[DIRECTIONS FOR THIS TASK]: Exactly and only the lines from the line holding "U3 pin OA: SIG4 -> SIG13" to the end of the records should be reproduced. Leave pictures out.

[DATA EXCERPTS]:

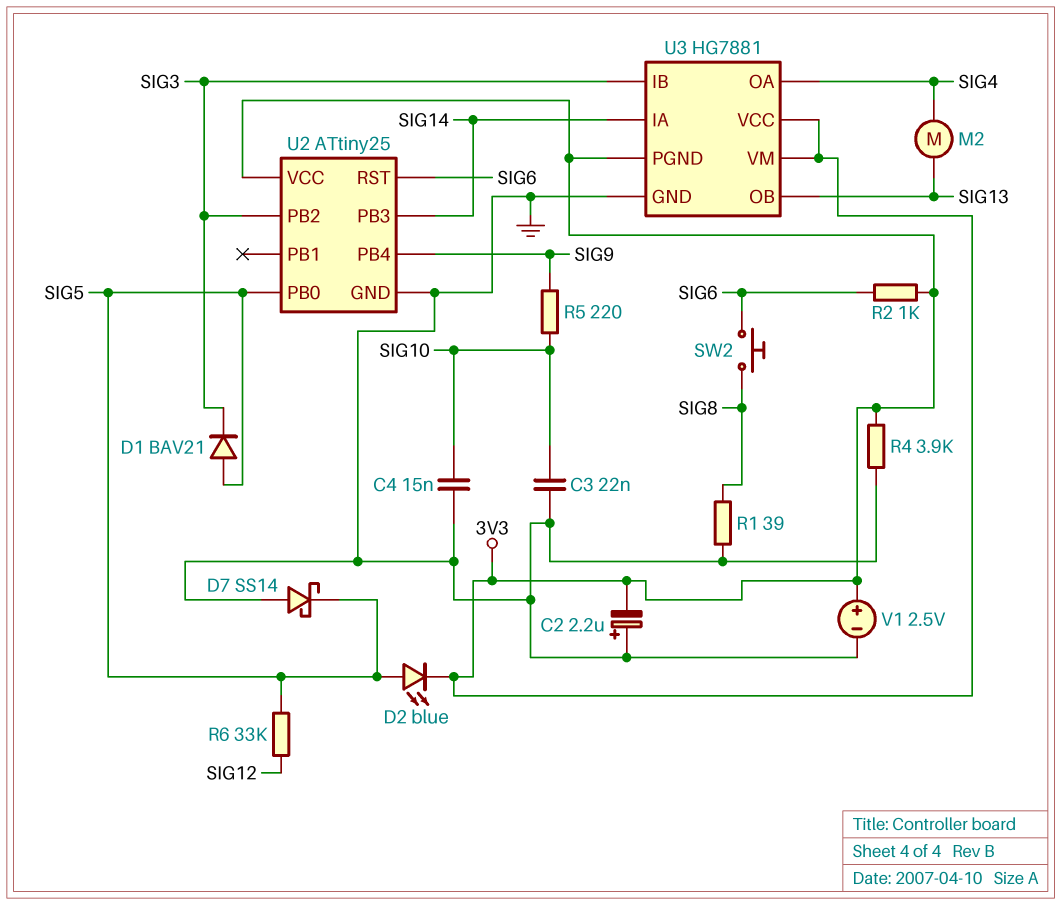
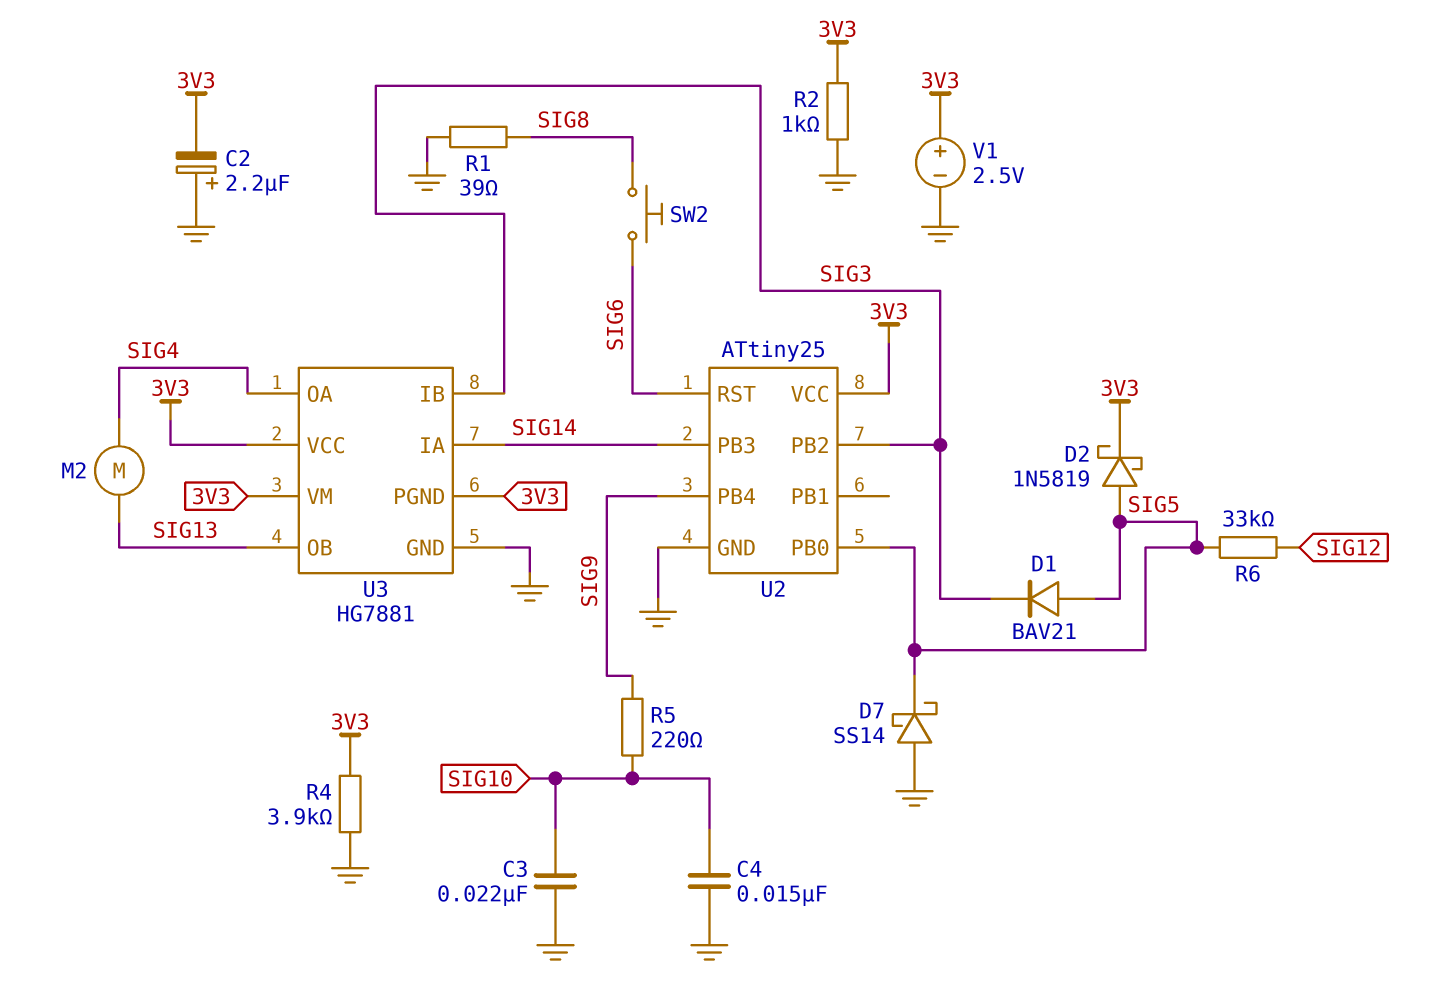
D2: LED blue (A SIG5, K 3V3) -> schottky 1N5819 (A SIG5, K 3V3)
R2: 1k (3V3, SIG6) -> 1k (3V3, GND)

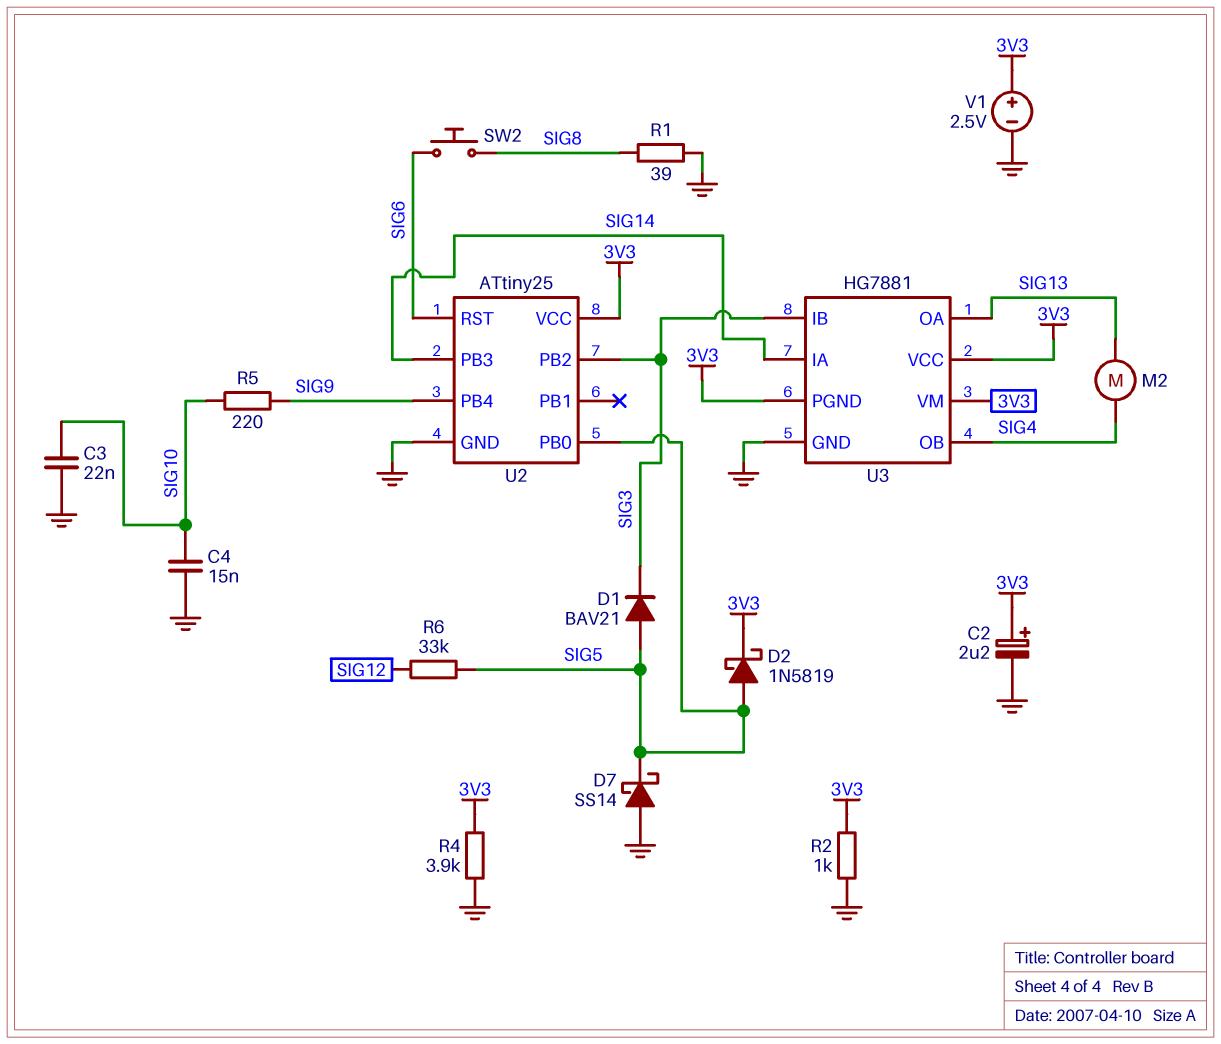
C2: 2.2uF (plus GND, minus 3V3) -> 2.2uF (plus 3V3, minus GND)
U3 pin OA: SIG4 -> SIG13
U3 pin OB: SIG13 -> SIG4

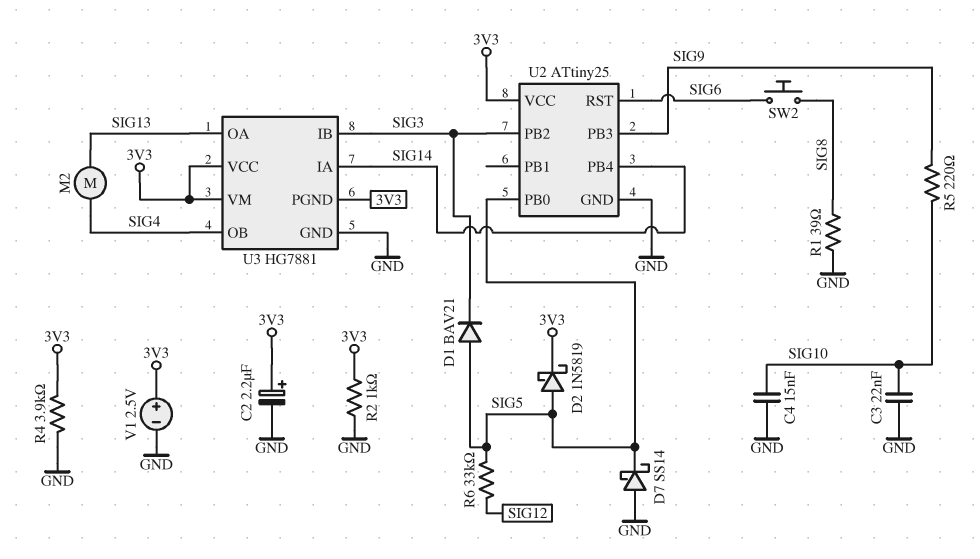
U2 pin PB3: SIG14 -> SIG9
U2 pin PB4: SIG9 -> SIG14

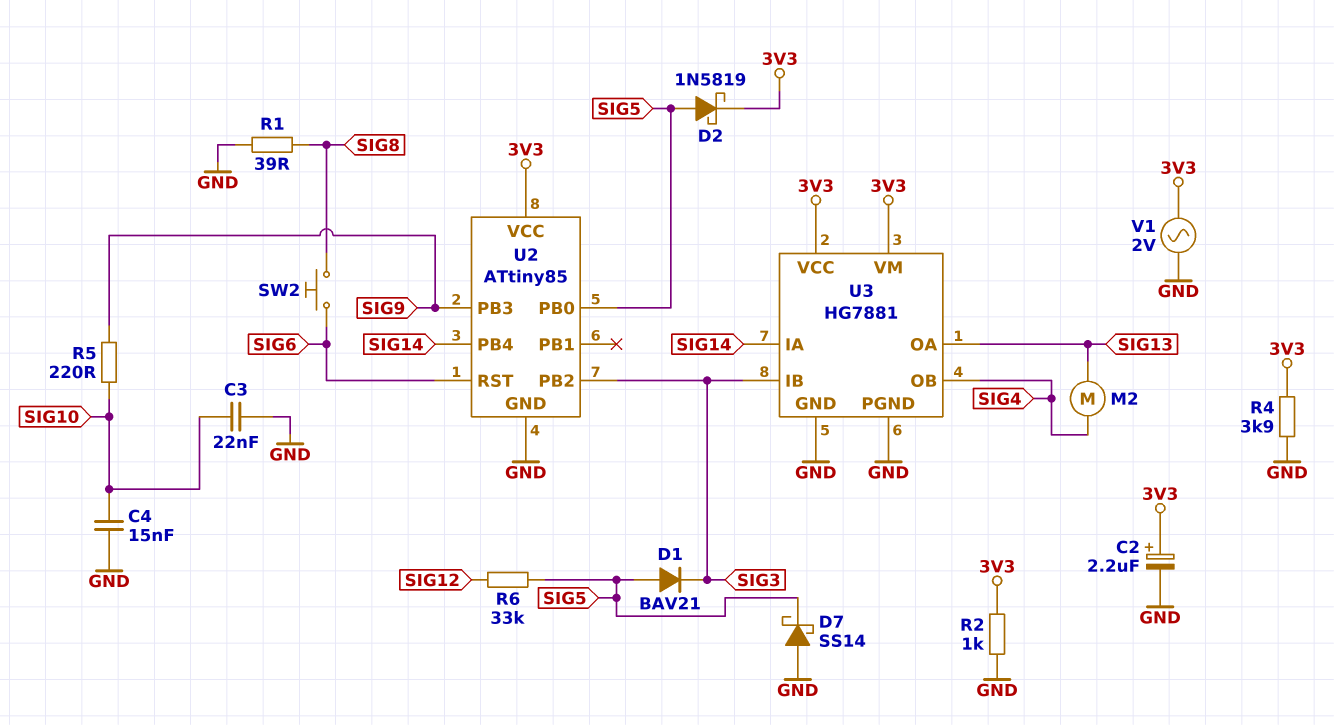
U2: ATtiny25 -> ATtiny85
U3 pin PGND: 3V3 -> GND
V1: 2.5V (plus 3V3, minus GND) -> AC 2V (3V3, GND)

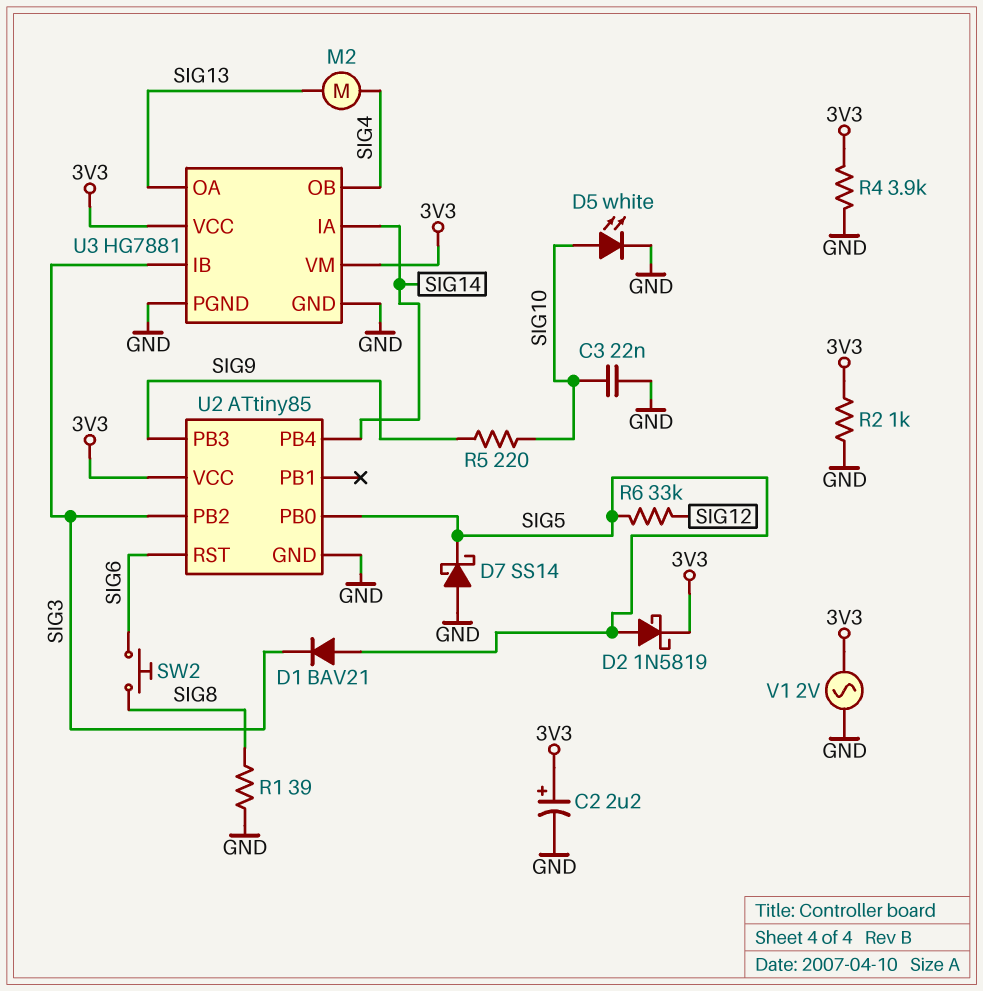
C4: 15nF (GND, SIG10) -> none
D5: none -> LED white (A SIG10, K GND)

[TASK ANSWER]:
U3 pin OA: SIG4 -> SIG13
U3 pin OB: SIG13 -> SIG4

U2 pin PB3: SIG14 -> SIG9
U2 pin PB4: SIG9 -> SIG14

U2: ATtiny25 -> ATtiny85
U3 pin PGND: 3V3 -> GND
V1: 2.5V (plus 3V3, minus GND) -> AC 2V (3V3, GND)

C4: 15nF (GND, SIG10) -> none
D5: none -> LED white (A SIG10, K GND)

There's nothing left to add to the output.